Return, without changes, every line from the start of the records through the line containing "122: (7, 141)", including that line. Omit the pictures from your answer.

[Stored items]
● ● ●

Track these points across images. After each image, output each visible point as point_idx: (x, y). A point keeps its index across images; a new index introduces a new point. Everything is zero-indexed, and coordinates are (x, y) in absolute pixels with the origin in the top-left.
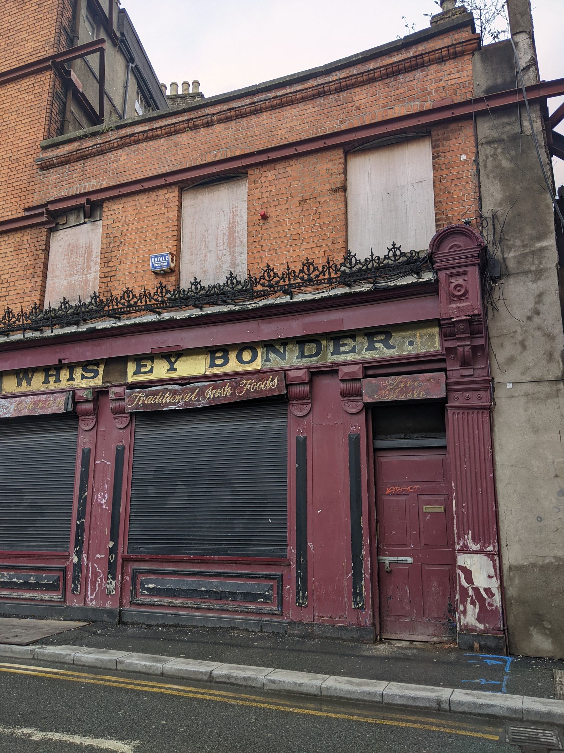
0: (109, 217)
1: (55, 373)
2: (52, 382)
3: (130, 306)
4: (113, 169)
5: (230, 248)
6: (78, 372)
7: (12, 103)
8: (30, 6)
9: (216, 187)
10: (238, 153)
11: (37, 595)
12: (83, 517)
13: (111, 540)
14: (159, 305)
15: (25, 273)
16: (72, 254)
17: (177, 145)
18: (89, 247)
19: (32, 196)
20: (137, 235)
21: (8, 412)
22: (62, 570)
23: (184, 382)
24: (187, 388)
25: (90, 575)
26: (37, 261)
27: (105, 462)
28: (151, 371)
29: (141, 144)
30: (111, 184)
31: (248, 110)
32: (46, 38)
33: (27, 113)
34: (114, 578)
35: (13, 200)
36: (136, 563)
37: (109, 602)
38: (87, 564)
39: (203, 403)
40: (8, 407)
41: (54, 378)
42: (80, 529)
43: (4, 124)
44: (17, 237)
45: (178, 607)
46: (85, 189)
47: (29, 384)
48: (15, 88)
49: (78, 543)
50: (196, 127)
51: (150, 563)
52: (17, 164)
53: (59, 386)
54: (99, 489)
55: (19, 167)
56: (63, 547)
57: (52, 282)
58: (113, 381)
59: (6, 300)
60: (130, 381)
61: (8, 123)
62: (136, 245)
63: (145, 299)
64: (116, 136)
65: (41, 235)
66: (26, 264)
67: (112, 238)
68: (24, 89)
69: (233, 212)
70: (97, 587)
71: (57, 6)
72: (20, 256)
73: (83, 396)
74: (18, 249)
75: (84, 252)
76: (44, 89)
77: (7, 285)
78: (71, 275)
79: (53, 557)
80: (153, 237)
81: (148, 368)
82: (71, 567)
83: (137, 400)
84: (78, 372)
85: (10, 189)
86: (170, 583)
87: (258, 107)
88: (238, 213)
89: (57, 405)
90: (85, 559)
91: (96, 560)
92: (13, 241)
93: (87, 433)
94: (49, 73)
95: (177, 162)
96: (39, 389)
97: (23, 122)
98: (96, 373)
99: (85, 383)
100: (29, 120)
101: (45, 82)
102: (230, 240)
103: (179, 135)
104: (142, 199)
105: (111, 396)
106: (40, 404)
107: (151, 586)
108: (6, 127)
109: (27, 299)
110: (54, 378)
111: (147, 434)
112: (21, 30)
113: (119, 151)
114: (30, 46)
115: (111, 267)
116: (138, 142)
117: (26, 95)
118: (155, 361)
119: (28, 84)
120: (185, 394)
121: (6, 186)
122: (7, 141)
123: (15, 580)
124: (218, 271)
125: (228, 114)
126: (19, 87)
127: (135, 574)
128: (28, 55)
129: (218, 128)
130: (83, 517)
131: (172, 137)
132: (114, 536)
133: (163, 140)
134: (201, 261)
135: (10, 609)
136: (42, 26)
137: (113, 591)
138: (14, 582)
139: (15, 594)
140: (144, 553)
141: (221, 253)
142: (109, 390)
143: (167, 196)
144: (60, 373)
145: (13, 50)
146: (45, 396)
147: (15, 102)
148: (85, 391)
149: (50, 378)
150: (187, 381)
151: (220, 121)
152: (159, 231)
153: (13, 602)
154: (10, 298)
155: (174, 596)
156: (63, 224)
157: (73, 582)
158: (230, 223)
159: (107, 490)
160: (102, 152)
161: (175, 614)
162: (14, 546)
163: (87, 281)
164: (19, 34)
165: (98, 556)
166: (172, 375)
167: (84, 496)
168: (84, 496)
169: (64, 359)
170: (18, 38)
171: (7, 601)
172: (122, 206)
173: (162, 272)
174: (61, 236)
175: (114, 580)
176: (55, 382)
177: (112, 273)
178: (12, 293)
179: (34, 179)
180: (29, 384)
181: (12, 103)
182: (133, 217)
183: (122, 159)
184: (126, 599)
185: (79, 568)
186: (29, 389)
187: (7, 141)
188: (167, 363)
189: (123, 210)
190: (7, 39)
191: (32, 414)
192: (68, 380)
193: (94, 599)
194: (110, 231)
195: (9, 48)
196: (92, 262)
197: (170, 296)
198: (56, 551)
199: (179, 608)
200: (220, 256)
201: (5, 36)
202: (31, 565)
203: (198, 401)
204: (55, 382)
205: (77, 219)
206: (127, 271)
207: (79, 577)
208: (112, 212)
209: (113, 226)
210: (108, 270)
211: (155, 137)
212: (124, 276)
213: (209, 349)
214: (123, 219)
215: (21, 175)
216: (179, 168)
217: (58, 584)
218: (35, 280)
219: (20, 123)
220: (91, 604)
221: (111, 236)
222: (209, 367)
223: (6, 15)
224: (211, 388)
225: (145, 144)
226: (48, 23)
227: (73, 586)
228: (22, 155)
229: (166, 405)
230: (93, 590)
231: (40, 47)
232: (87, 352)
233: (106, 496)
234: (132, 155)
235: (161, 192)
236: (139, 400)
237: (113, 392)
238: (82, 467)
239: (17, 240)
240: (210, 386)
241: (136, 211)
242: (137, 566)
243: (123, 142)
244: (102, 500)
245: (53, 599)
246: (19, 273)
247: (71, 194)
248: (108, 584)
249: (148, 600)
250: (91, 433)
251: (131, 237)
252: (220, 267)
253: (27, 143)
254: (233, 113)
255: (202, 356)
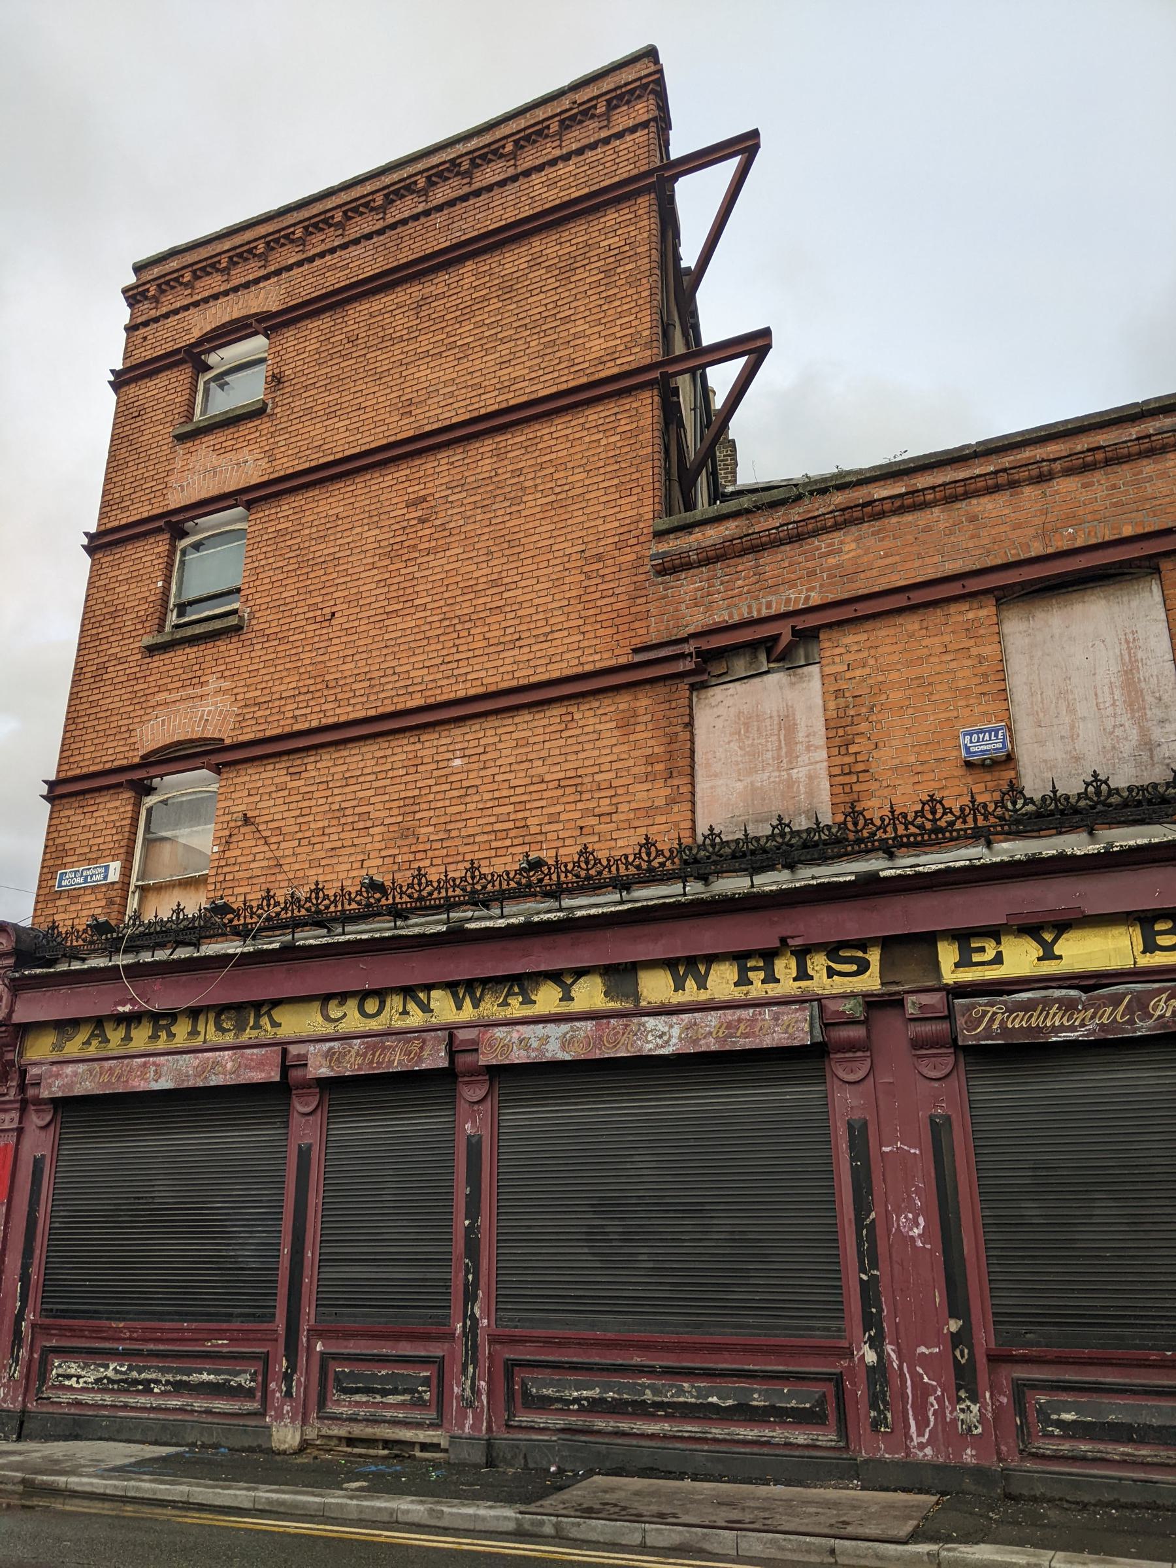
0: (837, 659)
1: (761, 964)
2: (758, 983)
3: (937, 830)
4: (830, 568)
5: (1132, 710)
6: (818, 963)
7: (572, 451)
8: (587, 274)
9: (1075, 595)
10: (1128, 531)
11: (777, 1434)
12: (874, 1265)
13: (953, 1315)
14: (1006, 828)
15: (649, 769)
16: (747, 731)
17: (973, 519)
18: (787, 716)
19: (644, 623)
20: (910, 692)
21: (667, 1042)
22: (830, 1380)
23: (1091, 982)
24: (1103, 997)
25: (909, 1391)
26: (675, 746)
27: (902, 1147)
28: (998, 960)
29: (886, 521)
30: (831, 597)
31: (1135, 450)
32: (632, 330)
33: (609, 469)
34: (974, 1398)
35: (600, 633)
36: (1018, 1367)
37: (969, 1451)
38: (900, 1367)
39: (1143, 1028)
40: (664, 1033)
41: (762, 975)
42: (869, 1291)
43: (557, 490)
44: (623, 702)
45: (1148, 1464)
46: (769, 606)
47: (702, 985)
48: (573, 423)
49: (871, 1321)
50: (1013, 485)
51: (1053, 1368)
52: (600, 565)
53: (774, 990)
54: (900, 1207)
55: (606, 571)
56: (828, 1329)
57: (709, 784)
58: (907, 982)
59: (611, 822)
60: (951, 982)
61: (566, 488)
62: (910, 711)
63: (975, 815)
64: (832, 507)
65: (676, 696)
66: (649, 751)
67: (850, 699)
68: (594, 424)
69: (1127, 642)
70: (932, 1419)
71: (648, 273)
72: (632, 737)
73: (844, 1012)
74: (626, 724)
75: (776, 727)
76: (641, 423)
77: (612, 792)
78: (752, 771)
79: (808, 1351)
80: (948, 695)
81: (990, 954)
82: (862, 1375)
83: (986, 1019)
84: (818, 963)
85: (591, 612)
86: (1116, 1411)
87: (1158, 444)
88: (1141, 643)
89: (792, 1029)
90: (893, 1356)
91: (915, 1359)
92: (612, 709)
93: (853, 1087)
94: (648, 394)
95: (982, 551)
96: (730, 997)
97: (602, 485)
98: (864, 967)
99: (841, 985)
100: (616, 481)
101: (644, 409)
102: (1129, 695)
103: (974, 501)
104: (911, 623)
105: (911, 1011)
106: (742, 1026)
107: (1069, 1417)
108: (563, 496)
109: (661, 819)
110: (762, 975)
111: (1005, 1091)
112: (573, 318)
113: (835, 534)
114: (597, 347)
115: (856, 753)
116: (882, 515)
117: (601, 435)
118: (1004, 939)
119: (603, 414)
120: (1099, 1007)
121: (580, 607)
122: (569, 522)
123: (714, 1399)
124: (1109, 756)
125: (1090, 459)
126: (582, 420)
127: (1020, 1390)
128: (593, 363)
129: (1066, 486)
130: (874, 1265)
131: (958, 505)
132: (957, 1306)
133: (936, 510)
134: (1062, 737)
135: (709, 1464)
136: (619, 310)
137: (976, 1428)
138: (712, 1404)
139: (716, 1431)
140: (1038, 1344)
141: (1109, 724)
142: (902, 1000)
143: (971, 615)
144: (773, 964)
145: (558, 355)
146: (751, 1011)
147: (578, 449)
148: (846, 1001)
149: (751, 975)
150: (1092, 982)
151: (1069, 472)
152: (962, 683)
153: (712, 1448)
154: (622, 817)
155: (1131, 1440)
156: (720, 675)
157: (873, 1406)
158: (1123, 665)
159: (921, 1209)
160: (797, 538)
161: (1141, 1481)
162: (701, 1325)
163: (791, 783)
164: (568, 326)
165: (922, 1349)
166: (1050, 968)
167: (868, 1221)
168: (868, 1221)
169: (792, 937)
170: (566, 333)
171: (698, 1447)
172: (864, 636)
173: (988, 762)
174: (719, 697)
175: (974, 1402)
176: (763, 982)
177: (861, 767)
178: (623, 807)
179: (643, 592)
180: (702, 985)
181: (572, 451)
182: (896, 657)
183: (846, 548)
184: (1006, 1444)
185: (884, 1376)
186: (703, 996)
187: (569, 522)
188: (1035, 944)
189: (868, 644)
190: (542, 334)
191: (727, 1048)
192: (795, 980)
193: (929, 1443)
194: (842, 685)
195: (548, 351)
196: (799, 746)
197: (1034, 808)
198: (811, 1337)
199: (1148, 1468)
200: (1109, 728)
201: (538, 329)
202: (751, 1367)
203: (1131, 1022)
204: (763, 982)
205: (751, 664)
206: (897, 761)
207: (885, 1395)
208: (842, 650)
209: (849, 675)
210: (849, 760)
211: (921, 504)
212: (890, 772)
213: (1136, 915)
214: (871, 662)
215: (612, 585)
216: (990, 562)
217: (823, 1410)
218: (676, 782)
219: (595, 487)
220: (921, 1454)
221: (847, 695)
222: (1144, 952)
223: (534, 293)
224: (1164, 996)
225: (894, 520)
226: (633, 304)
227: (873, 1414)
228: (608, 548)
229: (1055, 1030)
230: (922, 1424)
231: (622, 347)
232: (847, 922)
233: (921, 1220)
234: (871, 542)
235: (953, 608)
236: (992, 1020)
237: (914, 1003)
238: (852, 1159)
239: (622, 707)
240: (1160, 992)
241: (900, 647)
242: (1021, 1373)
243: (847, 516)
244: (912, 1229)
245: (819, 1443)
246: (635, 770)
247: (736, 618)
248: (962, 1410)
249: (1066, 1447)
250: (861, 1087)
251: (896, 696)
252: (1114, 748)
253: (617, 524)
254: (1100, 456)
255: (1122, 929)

● ● ●

→ Response for this exercise:
Track these points across images. After each image, output each visible point as point_idx: (x, y). A point keeps its index across images; a new index introduces a new point. Everything is zero-indexed, and coordinates are (x, y) in absolute pixels with the origin in the top-left.
0: (109, 217)
1: (55, 373)
2: (52, 382)
3: (130, 306)
4: (113, 169)
5: (230, 248)
6: (78, 372)
7: (12, 103)
8: (30, 6)
9: (216, 187)
10: (238, 153)
11: (37, 595)
12: (83, 517)
13: (111, 540)
14: (159, 305)
15: (25, 273)
16: (72, 254)
17: (177, 145)
18: (89, 247)
19: (32, 196)
20: (137, 235)
21: (8, 412)
22: (62, 570)
23: (184, 382)
24: (187, 388)
25: (90, 575)
26: (37, 261)
27: (105, 462)
28: (151, 371)
29: (141, 144)
30: (111, 184)
31: (248, 110)
32: (46, 38)
33: (27, 113)
34: (114, 578)
35: (13, 200)
36: (136, 563)
37: (109, 602)
38: (87, 564)
39: (203, 403)
40: (8, 407)
41: (54, 378)
42: (80, 529)
43: (4, 124)
44: (17, 237)
45: (178, 607)
46: (85, 189)
47: (29, 384)
48: (15, 88)
49: (78, 543)
50: (196, 127)
51: (150, 563)
52: (17, 164)
53: (59, 386)
54: (99, 489)
55: (19, 167)
56: (63, 547)
57: (52, 282)
58: (113, 381)
59: (6, 300)
60: (130, 381)
61: (8, 123)
62: (136, 245)
63: (145, 299)
64: (116, 136)
65: (41, 235)
66: (26, 264)
67: (112, 238)
68: (24, 89)
69: (233, 212)
70: (97, 587)
71: (57, 6)
72: (20, 256)
73: (83, 396)
74: (18, 249)
75: (84, 252)
76: (44, 89)
77: (7, 285)
78: (71, 275)
79: (53, 557)
80: (153, 237)
81: (148, 368)
82: (71, 567)
83: (137, 400)
84: (78, 372)
85: (10, 189)
86: (170, 583)
87: (258, 107)
88: (238, 213)
89: (57, 405)
90: (85, 559)
91: (96, 560)
92: (13, 241)
93: (87, 433)
94: (49, 73)
95: (177, 162)
96: (39, 389)
97: (23, 122)
98: (96, 373)
99: (85, 383)
100: (29, 120)
101: (45, 82)
102: (230, 240)
103: (179, 135)
104: (142, 199)
105: (111, 396)
106: (40, 404)
107: (151, 586)
108: (6, 127)
109: (27, 299)
110: (54, 378)
111: (147, 434)
112: (21, 30)
113: (119, 151)
114: (30, 46)
115: (111, 267)
116: (138, 142)
117: (26, 95)
118: (155, 361)
119: (28, 84)
120: (185, 394)
121: (6, 186)
122: (7, 141)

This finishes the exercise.